BEGIN PROVIDED RECORDS

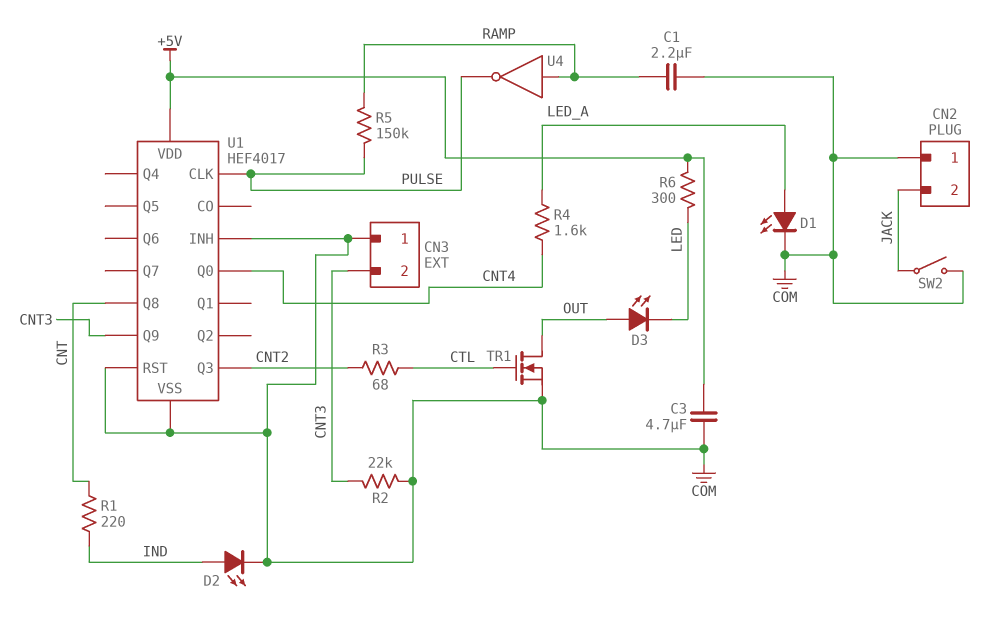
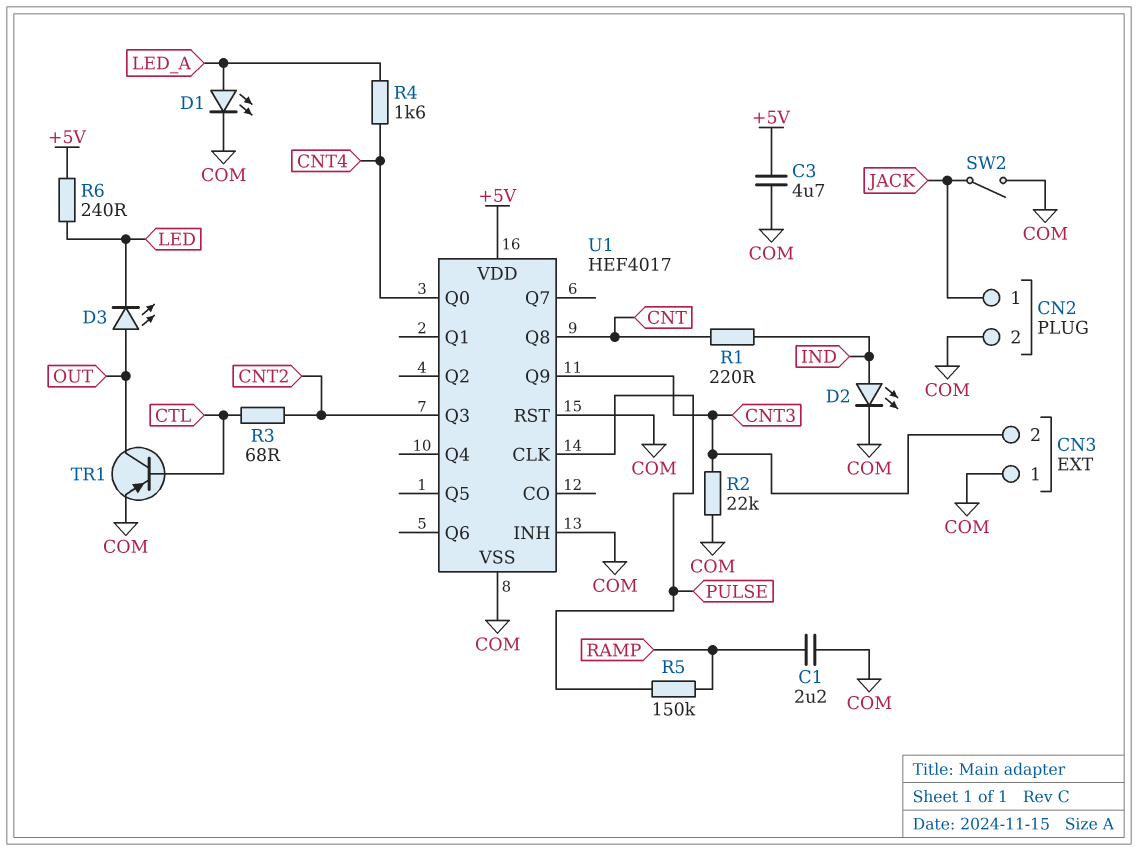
CN2 pin 1: COM -> JACK
CN2 pin 2: JACK -> COM
R6: 300 (+5V, LED) -> 240 (+5V, LED)
TR1: NMOS (G CTL, D OUT, S COM) -> PNP (B CTL, C OUT, E COM)
U4: NOT (in RAMP, out PULSE) -> none

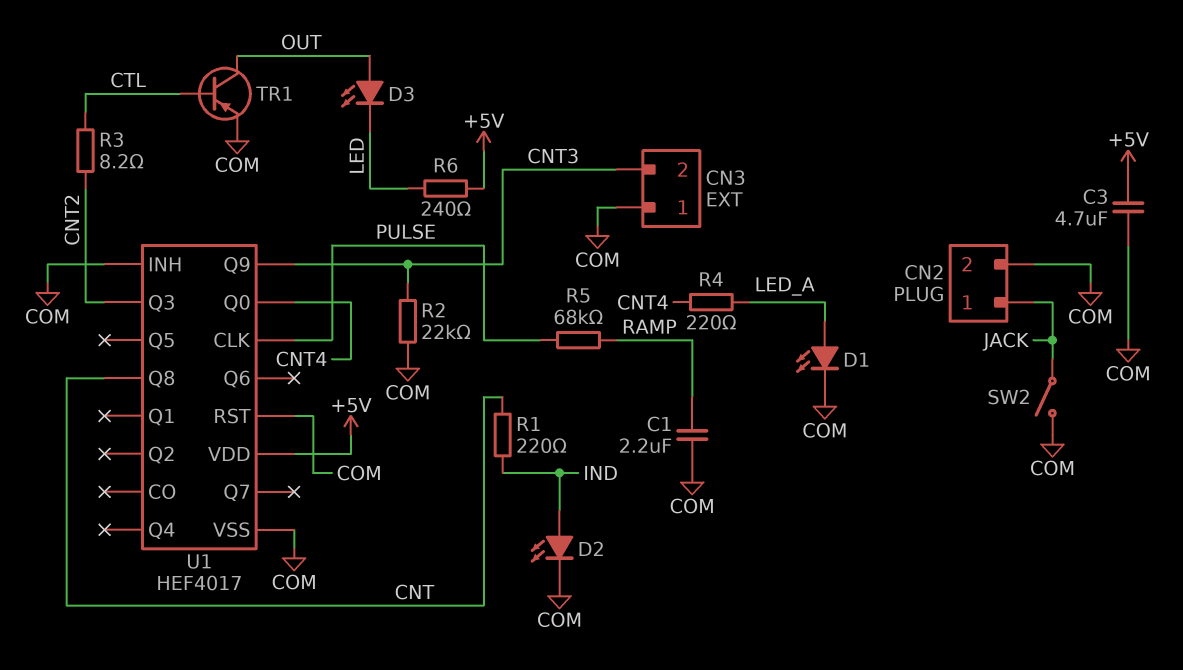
R3: 68 (CNT2, CTL) -> 8.2 (CNT2, CTL)
R4: 1.6k (CNT4, LED_A) -> 220 (CNT4, LED_A)
R5: 150k (PULSE, RAMP) -> 68k (PULSE, RAMP)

END PROVIDED RECORDS

**WHAT YOU WILL DO**. Return the entries verbatim, pictures excluded.

**EXERCISE RESPONSE**.
CN2 pin 1: COM -> JACK
CN2 pin 2: JACK -> COM
R6: 300 (+5V, LED) -> 240 (+5V, LED)
TR1: NMOS (G CTL, D OUT, S COM) -> PNP (B CTL, C OUT, E COM)
U4: NOT (in RAMP, out PULSE) -> none

R3: 68 (CNT2, CTL) -> 8.2 (CNT2, CTL)
R4: 1.6k (CNT4, LED_A) -> 220 (CNT4, LED_A)
R5: 150k (PULSE, RAMP) -> 68k (PULSE, RAMP)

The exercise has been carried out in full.